#### ASSIGNMENT
Report back every line in the data that includes the string "purple".
Top of EXTRACTED ENTRIES
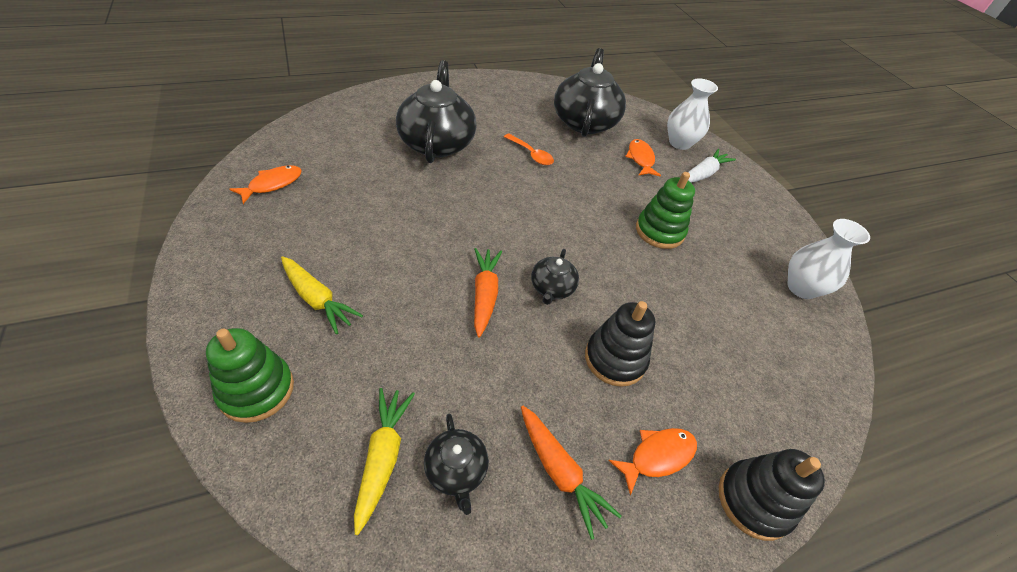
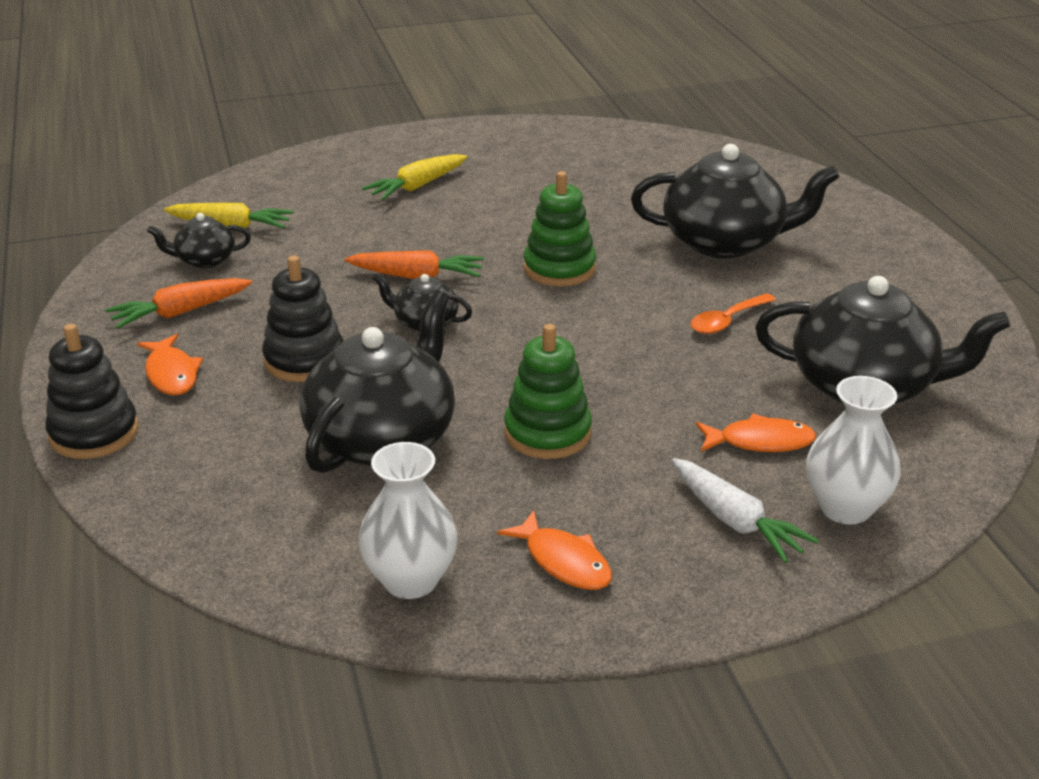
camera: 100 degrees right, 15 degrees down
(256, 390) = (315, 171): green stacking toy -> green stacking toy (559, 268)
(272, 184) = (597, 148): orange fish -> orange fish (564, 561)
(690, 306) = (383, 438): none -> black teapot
Bottom of EXTRACTED ENTRIES
Top of EXTRACTED ENTRIES
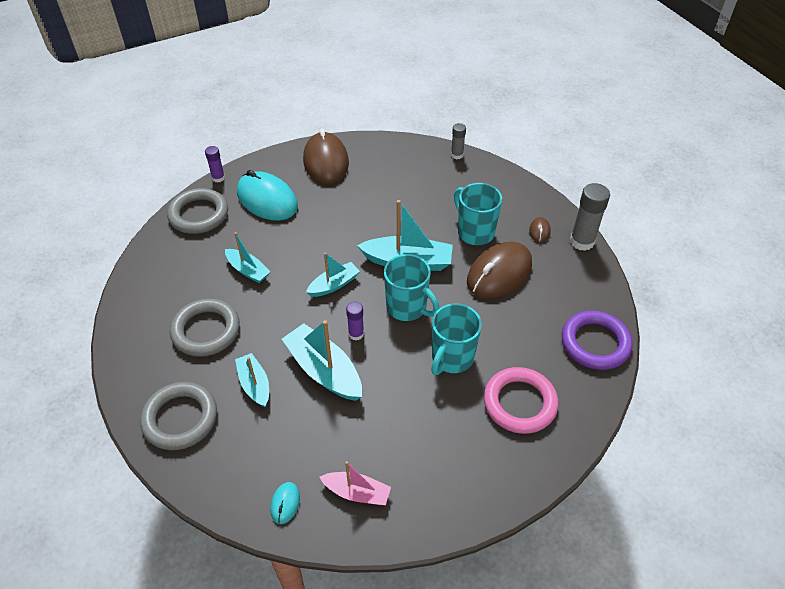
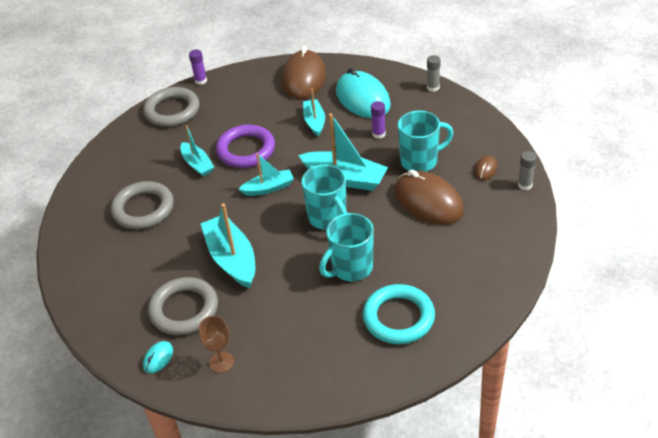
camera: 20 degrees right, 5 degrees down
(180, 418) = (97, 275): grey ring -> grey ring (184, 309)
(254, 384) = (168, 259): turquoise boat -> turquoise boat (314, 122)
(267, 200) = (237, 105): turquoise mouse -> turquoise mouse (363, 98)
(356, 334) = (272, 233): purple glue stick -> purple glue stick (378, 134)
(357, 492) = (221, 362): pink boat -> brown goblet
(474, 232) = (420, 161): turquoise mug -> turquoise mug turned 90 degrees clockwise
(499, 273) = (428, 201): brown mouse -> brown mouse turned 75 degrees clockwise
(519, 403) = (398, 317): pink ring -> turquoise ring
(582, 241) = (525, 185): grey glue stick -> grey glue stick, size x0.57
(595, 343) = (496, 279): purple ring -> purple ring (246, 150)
Bottom of EXTRACTED ENTRIES
Top of EXTRACTED ENTRIES
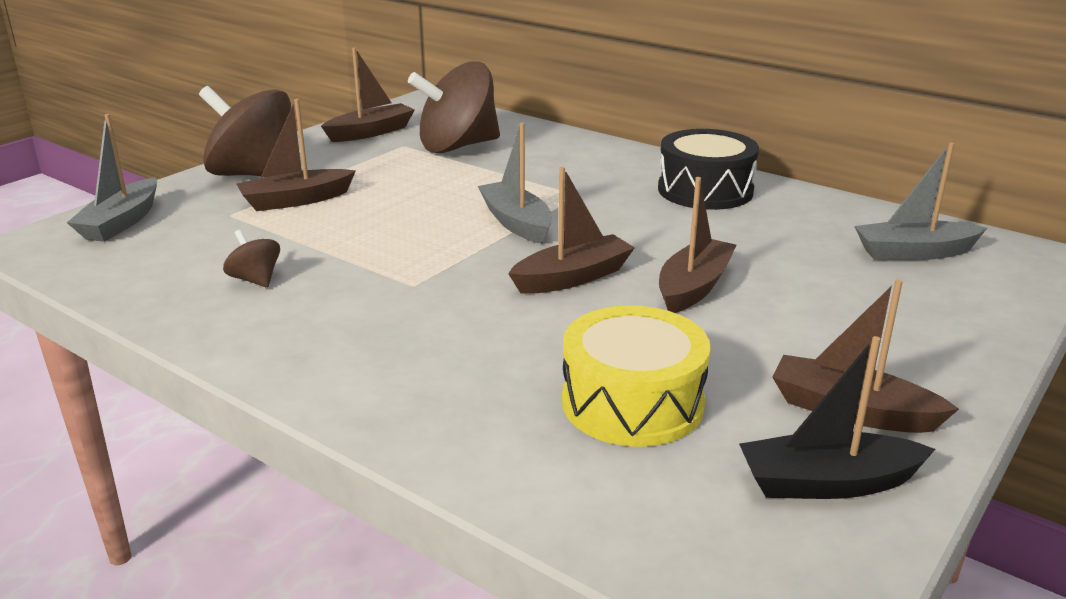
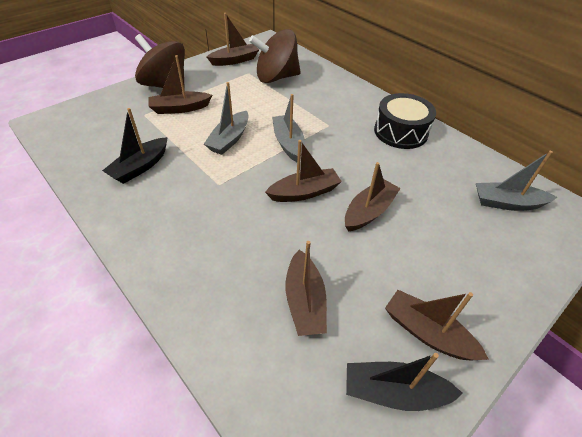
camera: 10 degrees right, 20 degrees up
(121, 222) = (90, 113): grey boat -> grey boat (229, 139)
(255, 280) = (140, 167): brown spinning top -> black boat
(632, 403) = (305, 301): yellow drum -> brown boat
Bottom of EXTRACTED ENTRIES
#### EXERCISE OUTPUT
(356, 334) = (272, 233): purple glue stick -> purple glue stick (378, 134)
(595, 343) = (496, 279): purple ring -> purple ring (246, 150)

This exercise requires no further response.